Reproduce the notation in every one of the records with each occurrence of "Largo" replaced by "Adagio" and all other text left as it stands. Leave the pictures out of your answer.

=== Given records ===

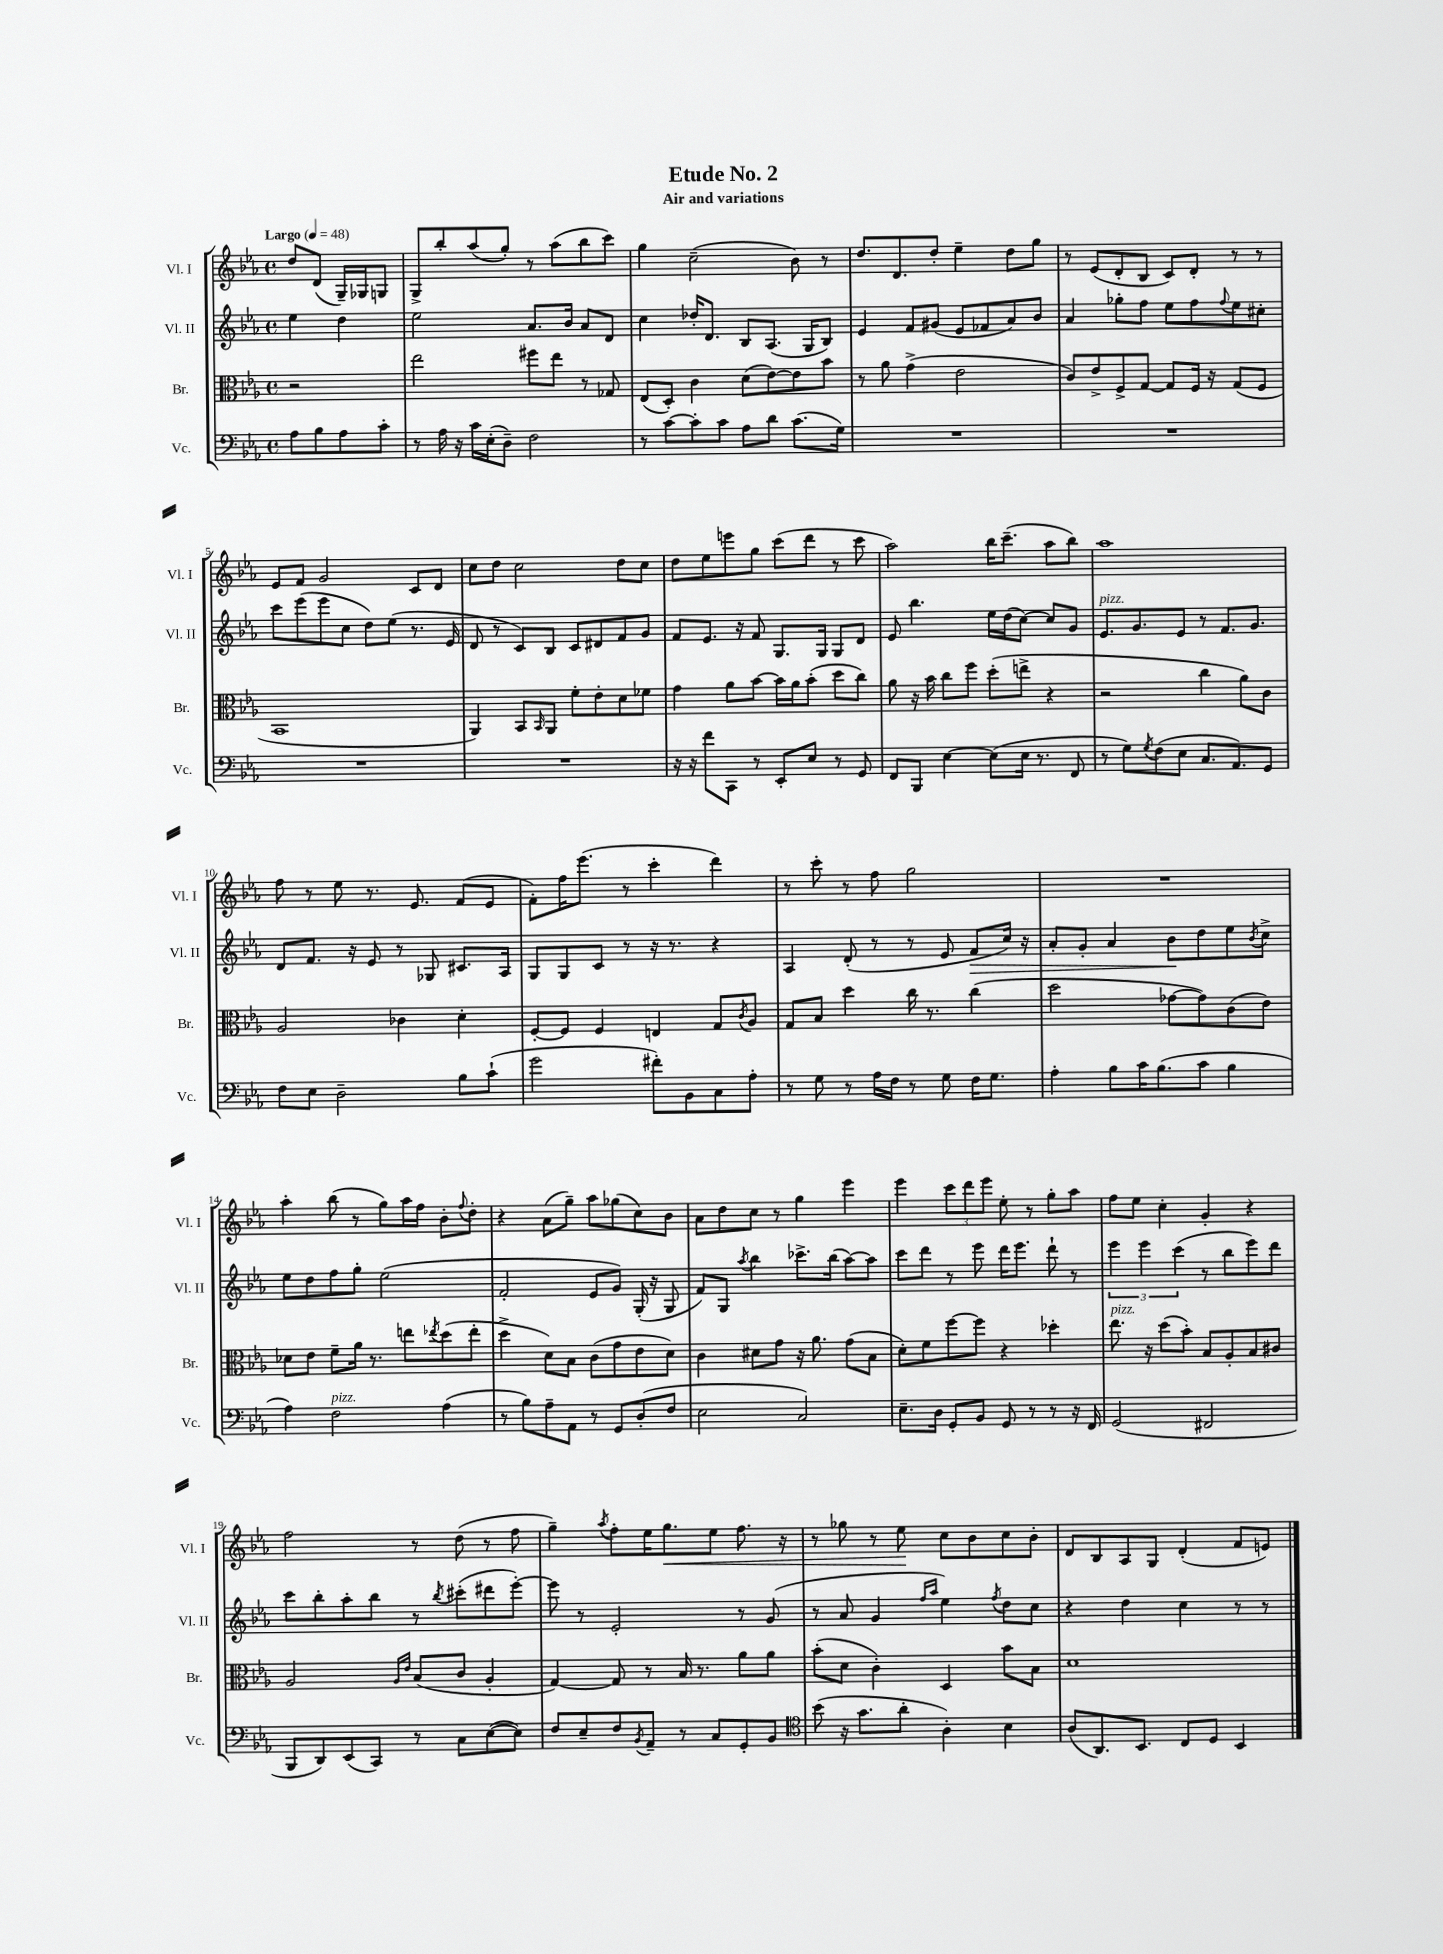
\header { title = "Etude No. 2" subtitle = "Air and variations" }
<<
\new StaffGroup <<
\new Staff = "s0" \with { instrumentName = "Vl. I" shortInstrumentName = "Vl. I" } {
    \clef treble \key ees \major \defaultTimeSignature \time 4/4 \partial 2 \tempo "Largo" 4 = 48
    d''8 d'8( g16--) ges16 g8 |
    g8-> bes''8-. aes''8( g''8-.) r8 aes''8( bes''8 c'''8) |
    g''4 c''2--( bes'8) r8 |
    d''8. d'8. d''8-. ees''4-- d''8 g''8 |
    r8 ees'8( d'8-. bes8 c'8) d'8-. r8 r8 |
    ees'8 f'8 g'2 c'8 d'8 |
    c''8 d''8 c''2 d''8 c''8 |
    d''8 ees''8 e'''8 g''8 c'''8( d'''8 r8 c'''8 |
    aes''2) bes''16 c'''8.--( aes''8 bes''8) |
    aes''1 |
    f''8 r8 ees''8 r8. ees'8. f'8( ees'8 |
    f'8-.) f''16 ees'''8.( r8 c'''4-. d'''4) |
    r8 c'''8-. r8 f''8 g''2 |
    R1 |
    aes''4-. bes''8( r8 g''8) aes''16 f''16 bes'8-. \appoggiatura { f''8 } d''8-. |
    r4 aes'8( g''8--) aes''8 ges''8( c''8) bes'8 |
    aes'8 d''8 c''8 r8 g''4 ees'''4 |
    ees'''4 \tuplet 3/2 { c'''8 d'''8 ees'''8 } ees''8-. r8 g''8-. aes''8 |
    f''8 ees''8 c''4-. g'4-. r4 |
    f''2 r8 d''8( r8 f''8 |
    g''4--) \acciaccatura { aes''8 } f''8-. ees''16 g''8.\< ees''8 f''8. r16 |
    r8 ges''8 r8 ees''8\! c''8 bes'8 c''8 bes'8-. |
    d'8 bes8 aes8 g8 d'4-.( f'8 e'8) \bar "|." |
}
\new Staff = "s1" \with { instrumentName = "Vl. II" shortInstrumentName = "Vl. II" } {
    \clef treble \key ees \major \defaultTimeSignature \time 4/4 \partial 2
    ees''4 d''4 |
    ees''2 aes'8. bes'16 aes'8 d'8 |
    c''4 des''16-. d'8. bes8 aes8.( g16 bes8) |
    ees'4 f'8 gis'8( ees'8 fes'8 aes'8) bes'8 |
    aes'4 ges''8-. f''8 ees''8 f''8 \appoggiatura { f''8 } ees''8 cis''8-. |
    c'''8 ees'''8( ees'''8 c''8 d''8) ees''8( r8. ees'16 |
    d'8 r8 c'8) bes8 c'8 dis'8 f'8 g'8 |
    f'8 ees'8. r16 f'8 g8. g16 g8 d'8 |
    ees'8 bes''4. ees''16 d''16( c''8~) c''8 g'8 |
    ees'8.^\markup { \italic "pizz." } g'8. ees'8 r8 f'8. g'8. |
    d'8 f'8. r16 ees'8 r8 ges8 cis'8. aes16 |
    g8 g8 c'8 r8 r16 r8. r4 |
    aes4 d'8-.( r8 r8 ees'8 f'8\> c''16) r16 |
    aes'8-. g'8-. aes'4 bes'8\! d''8 ees''8 \acciaccatura { bes'8 } c''8-> |
    ees''8 d''8 f''8 g''8-. ees''2( |
    f'2-. ees'8 g'8) g16-.( r16 g8 |
    f'8) g8 \acciaccatura { aes''8 } bes''4 ces'''8.-> bes''16( aes''8~) aes''8 |
    c'''8 d'''8 r8 ees'''8 d'''16 ees'''8. d'''8-! r8 |
    \tuplet 3/2 { ees'''4 ees'''4 c'''4( } r8 bes''8 ees'''8) d'''8 |
    c'''8 bes''8-. aes''8-. bes''8 r8 \acciaccatura { bes''8 } cis'''8-.( dis'''8 ees'''8~-.) |
    ees'''8 r8 ees'2-. r8 g'8( |
    r8 aes'8 g'4 \grace { f''16 aes''16 } ees''4) \acciaccatura { f''8 } d''8 c''8 |
    r4 d''4 c''4 r8 r8 \bar "|." |
}
\new Staff = "s2" \with { instrumentName = "Br." shortInstrumentName = "Br." } {
    \clef alto \key ees \major \defaultTimeSignature \time 4/4 \partial 2
    r2 |
    ees''2 fis''8 ees''8 r8 ges8 |
    ees8( d8-.) c'4 d'8( ees'8~) ees'8 bes'8 |
    r8 aes'8 g'4->( ees'2 |
    c'8) ees'8-> f8-> g8~ g8 f16 r16 g8( f8 |
    bes,1 |
    aes,4) bes,8 \grace { bes,16 } aes,8 f'8-. ees'8-. d'8 fes'8 |
    g'4 aes'8 bes'8~ bes'16 aes'16 bes'8-.( d''8 c''8) |
    aes'8 r16 bes'16 c''8 f''8 d''8-.( e''8-> r4 |
    r2 c''4 aes'8) c'8 |
    aes2 ces'4 d'4-. |
    f8~-. f8 f4 e4 g8 \acciaccatura { c'8 } aes8 |
    g8 bes8 d''4 c''16 r8. c''4( |
    d''2 ges'8~ ges'8) c'8( ees'8) |
    des'8 ees'8 f'8-- aes'16 r8. e''8 \acciaccatura { ees''8 } d''8( ees''8-. |
    d''4-> d'8) bes8 c'8( g'8 ees'8 d'8) |
    c'4 dis'8 g'8 r16 aes'8. g'8( bes8 |
    d'8-.) f'8 f''8~ f''8 r4 des''4-. |
    ees''8.^\markup { \italic "pizz." } r16 d''8( bes'8-.) bes8 aes8-. bes8 cis'8 |
    aes2 \grace { aes16 ees'16 } bes8( c'8 aes4-. |
    g4~) g8 r8 bes16 r8. aes'8 aes'8 |
    bes'8-.( d'8 c'4-.) d4 bes'8 bes8 |
    d'1 \bar "|." |
}
\new Staff = "s3" \with { instrumentName = "Vc." shortInstrumentName = "Vc." } {
    \clef bass \key ees \major \defaultTimeSignature \time 4/4 \partial 2
    aes8 bes8 aes8 c'8-. |
    r8 aes16 r16 c'16 ees16-.( d8--) f2 |
    r8 c'8~ c'8-. c'8 aes8 d'8 c'8.( g16) |
    R1 |
    R1 |
    R1 |
    R1 |
    r16 r16 f'8 c,8 r8 ees,8-. ees8 r8 g,8 |
    f,8 bes,,8 ees4~ ees8( ees16 r8. f,8 |
    r8 g8) \acciaccatura { g8 } f8( ees8 c8. aes,8.) g,8 |
    f8 ees8 d2-- bes8 c'8-!( |
    g'2 fis'8-.) bes,8 c8 aes8-. |
    r8 g8 r8 aes16 f16 r8 g8 f16 g8. |
    aes4-. bes8 c'16 bes8.( c'8 bes4 |
    aes4) f2^\markup { \italic "pizz." } aes4( |
    r8 bes8) aes8-- aes,8 r8 g,8 d8-.( f8 |
    ees2 c2) |
    ees8.-- d16 g,8-. bes,8 g,8 r8 r8 r16 f,16 |
    g,2( fis,2 |
    bes,,8 d,8) ees,8( c,8) r8 c8 ees8~( ees8) |
    f8 ees8-- f8 \acciaccatura { bes,8 } aes,8-- r8 c8 g,8-. bes,8 |
    \clef tenor bes'8( r16 g'8. aes'8-. aes4-.) bes4 |
    aes8( aes,8.) bes,8. c8 d8 bes,4 \bar "|." |
}
>>
>>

===

# Full output:
\header { title = "Etude No. 2" subtitle = "Air and variations" }
<<
\new StaffGroup <<
\new Staff = "s0" \with { instrumentName = "Vl. I" shortInstrumentName = "Vl. I" } {
    \clef treble \key ees \major \defaultTimeSignature \time 4/4 \partial 2 \tempo "Adagio" 4 = 48
    d''8 d'8( g16--) ges16 g8 |
    g8-> bes''8-. aes''8( g''8-.) r8 aes''8( bes''8 c'''8) |
    g''4 c''2--( bes'8) r8 |
    d''8. d'8. d''8-. ees''4-- d''8 g''8 |
    r8 ees'8( d'8-. bes8 c'8) d'8-. r8 r8 |
    ees'8 f'8 g'2 c'8 d'8 |
    c''8 d''8 c''2 d''8 c''8 |
    d''8 ees''8 e'''8 g''8 c'''8( d'''8 r8 c'''8 |
    aes''2) bes''16 c'''8.--( aes''8 bes''8) |
    aes''1 |
    f''8 r8 ees''8 r8. ees'8. f'8( ees'8 |
    f'8-.) f''16 ees'''8.( r8 c'''4-. d'''4) |
    r8 c'''8-. r8 f''8 g''2 |
    R1 |
    aes''4-. bes''8( r8 g''8) aes''16 f''16 bes'8-. \appoggiatura { f''8 } d''8-. |
    r4 aes'8( g''8--) aes''8 ges''8( c''8) bes'8 |
    aes'8 d''8 c''8 r8 g''4 ees'''4 |
    ees'''4 \tuplet 3/2 { c'''8 d'''8 ees'''8 } ees''8-. r8 g''8-. aes''8 |
    f''8 ees''8 c''4-. g'4-. r4 |
    f''2 r8 d''8( r8 f''8 |
    g''4--) \acciaccatura { aes''8 } f''8-. ees''16 g''8.\< ees''8 f''8. r16 |
    r8 ges''8 r8 ees''8\! c''8 bes'8 c''8 bes'8-. |
    d'8 bes8 aes8 g8 d'4-.( f'8 e'8) \bar "|." |
}
\new Staff = "s1" \with { instrumentName = "Vl. II" shortInstrumentName = "Vl. II" } {
    \clef treble \key ees \major \defaultTimeSignature \time 4/4 \partial 2
    ees''4 d''4 |
    ees''2 aes'8. bes'16 aes'8 d'8 |
    c''4 des''16-. d'8. bes8 aes8.( g16 bes8) |
    ees'4 f'8 gis'8( ees'8 fes'8 aes'8) bes'8 |
    aes'4 ges''8-. f''8 ees''8 f''8 \appoggiatura { f''8 } ees''8 cis''8-. |
    c'''8 ees'''8( ees'''8 c''8 d''8) ees''8( r8. ees'16 |
    d'8 r8 c'8) bes8 c'8 dis'8 f'8 g'8 |
    f'8 ees'8. r16 f'8 g8. g16 g8 d'8 |
    ees'8 bes''4. ees''16 d''16( c''8~) c''8 g'8 |
    ees'8.^\markup { \italic "pizz." } g'8. ees'8 r8 f'8. g'8. |
    d'8 f'8. r16 ees'8 r8 ges8 cis'8. aes16 |
    g8 g8 c'8 r8 r16 r8. r4 |
    aes4 d'8-.( r8 r8 ees'8 f'8\> c''16) r16 |
    aes'8-. g'8-. aes'4 bes'8\! d''8 ees''8 \acciaccatura { bes'8 } c''8-> |
    ees''8 d''8 f''8 g''8-. ees''2( |
    f'2-. ees'8 g'8) g16-.( r16 g8 |
    f'8) g8 \acciaccatura { aes''8 } bes''4 ces'''8.-> bes''16( aes''8~) aes''8 |
    c'''8 d'''8 r8 ees'''8 d'''16 ees'''8. d'''8-! r8 |
    \tuplet 3/2 { ees'''4 ees'''4 c'''4( } r8 bes''8 ees'''8) d'''8 |
    c'''8 bes''8-. aes''8-. bes''8 r8 \acciaccatura { bes''8 } cis'''8-.( dis'''8 ees'''8~-.) |
    ees'''8 r8 ees'2-. r8 g'8( |
    r8 aes'8 g'4 \grace { f''16 aes''16 } ees''4) \acciaccatura { f''8 } d''8 c''8 |
    r4 d''4 c''4 r8 r8 \bar "|." |
}
\new Staff = "s2" \with { instrumentName = "Br." shortInstrumentName = "Br." } {
    \clef alto \key ees \major \defaultTimeSignature \time 4/4 \partial 2
    r2 |
    ees''2 fis''8 ees''8 r8 ges8 |
    ees8( d8-.) c'4 d'8( ees'8~) ees'8 bes'8 |
    r8 aes'8 g'4->( ees'2 |
    c'8) ees'8-> f8-> g8~ g8 f16 r16 g8( f8 |
    bes,1 |
    aes,4) bes,8 \grace { bes,16 } aes,8 f'8-. ees'8-. d'8 fes'8 |
    g'4 aes'8 bes'8~ bes'16 aes'16 bes'8-.( d''8 c''8) |
    aes'8 r16 bes'16 c''8 f''8 d''8-.( e''8-> r4 |
    r2 c''4 aes'8) c'8 |
    aes2 ces'4 d'4-. |
    f8~-. f8 f4 e4 g8 \acciaccatura { c'8 } aes8 |
    g8 bes8 d''4 c''16 r8. c''4( |
    d''2 ges'8~ ges'8) c'8( ees'8) |
    des'8 ees'8 f'8-- aes'16 r8. e''8 \acciaccatura { ees''8 } d''8( ees''8-. |
    d''4-> d'8) bes8 c'8( g'8 ees'8 d'8) |
    c'4 dis'8 g'8 r16 aes'8. g'8( bes8 |
    d'8-.) f'8 f''8~ f''8 r4 des''4-. |
    ees''8.^\markup { \italic "pizz." } r16 d''8( bes'8-.) bes8 aes8-. bes8 cis'8 |
    aes2 \grace { aes16 ees'16 } bes8( c'8 aes4-. |
    g4~) g8 r8 bes16 r8. aes'8 aes'8 |
    bes'8-.( d'8 c'4-.) d4 bes'8 bes8 |
    d'1 \bar "|." |
}
\new Staff = "s3" \with { instrumentName = "Vc." shortInstrumentName = "Vc." } {
    \clef bass \key ees \major \defaultTimeSignature \time 4/4 \partial 2
    aes8 bes8 aes8 c'8-. |
    r8 aes16 r16 c'16 ees16-.( d8--) f2 |
    r8 c'8~ c'8-. c'8 aes8 d'8 c'8.( g16) |
    R1 |
    R1 |
    R1 |
    R1 |
    r16 r16 f'8 c,8 r8 ees,8-. ees8 r8 g,8 |
    f,8 bes,,8 ees4~ ees8( ees16 r8. f,8 |
    r8 g8) \acciaccatura { g8 } f8( ees8 c8. aes,8.) g,8 |
    f8 ees8 d2-- bes8 c'8-!( |
    g'2 fis'8-.) bes,8 c8 aes8-. |
    r8 g8 r8 aes16 f16 r8 g8 f16 g8. |
    aes4-. bes8 c'16 bes8.( c'8 bes4 |
    aes4) f2^\markup { \italic "pizz." } aes4( |
    r8 bes8) aes8-- aes,8 r8 g,8 d8-.( f8 |
    ees2 c2) |
    ees8.-- d16 g,8-. bes,8 g,8 r8 r8 r16 f,16 |
    g,2( fis,2 |
    bes,,8 d,8) ees,8( c,8) r8 c8 ees8~( ees8) |
    f8 ees8-- f8 \acciaccatura { bes,8 } aes,8-- r8 c8 g,8-. bes,8 |
    \clef tenor bes'8( r16 g'8. aes'8-. aes4-.) bes4 |
    aes8( aes,8.) bes,8. c8 d8 bes,4 \bar "|." |
}
>>
>>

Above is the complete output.